**What you are asked to do:** Make an exact copy of the records, omitting all images.

**Records shown:**
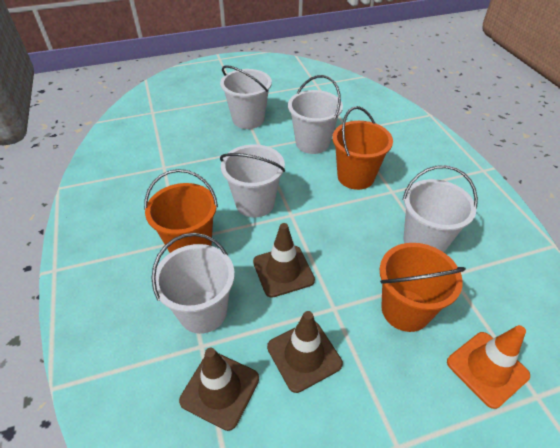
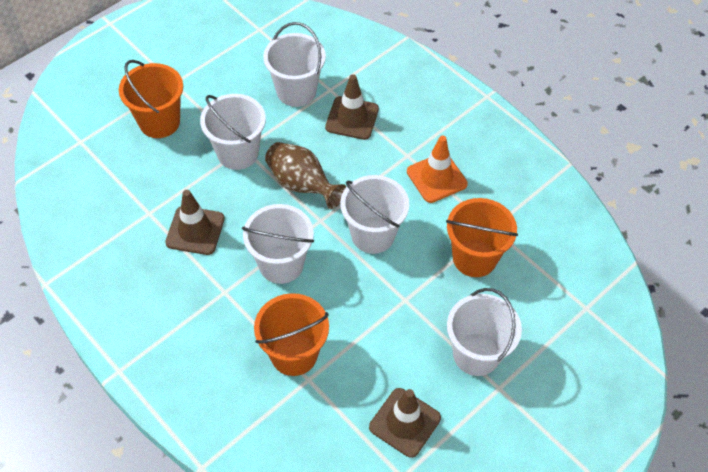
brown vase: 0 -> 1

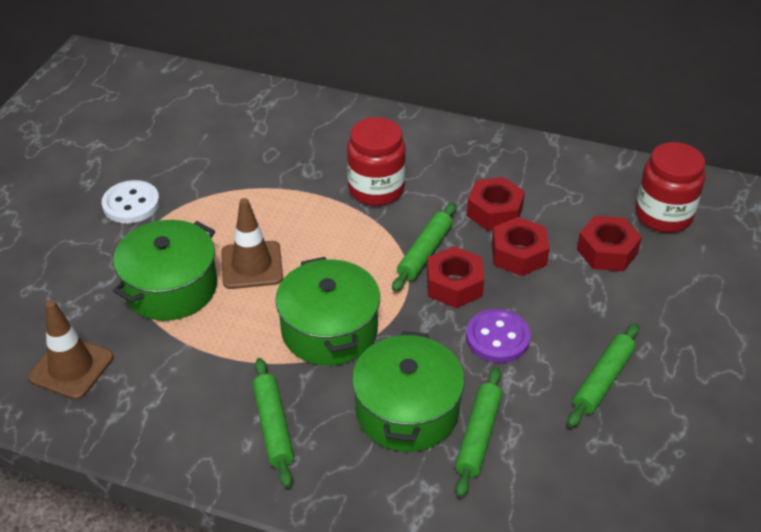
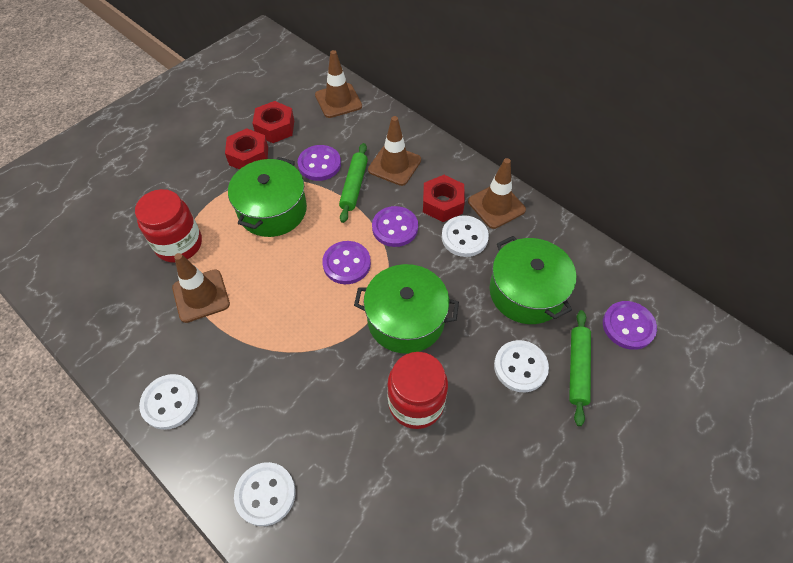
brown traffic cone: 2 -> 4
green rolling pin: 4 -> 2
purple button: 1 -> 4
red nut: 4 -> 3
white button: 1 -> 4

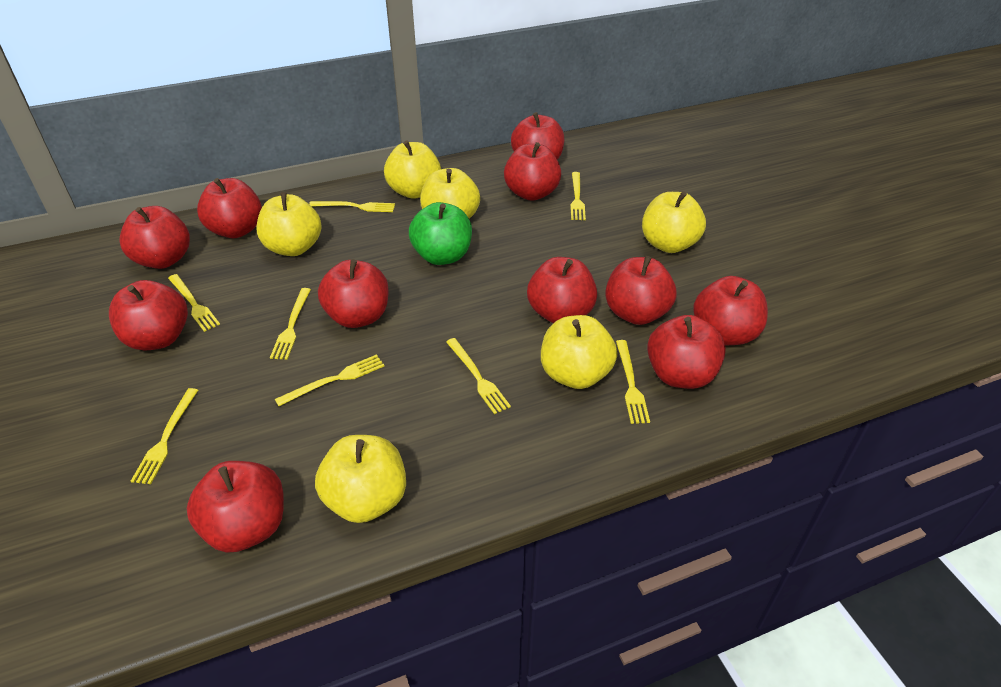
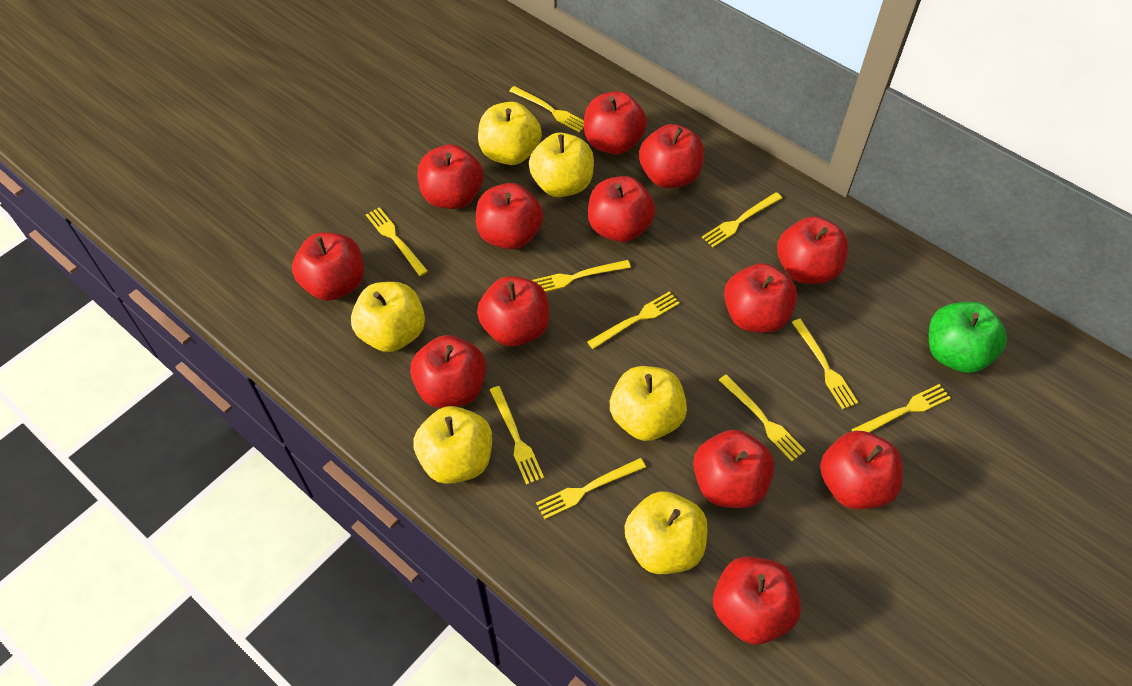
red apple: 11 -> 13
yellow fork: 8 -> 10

**Task response:**
brown vase: 0 -> 1

brown traffic cone: 2 -> 4
green rolling pin: 4 -> 2
purple button: 1 -> 4
red nut: 4 -> 3
white button: 1 -> 4

red apple: 11 -> 13
yellow fork: 8 -> 10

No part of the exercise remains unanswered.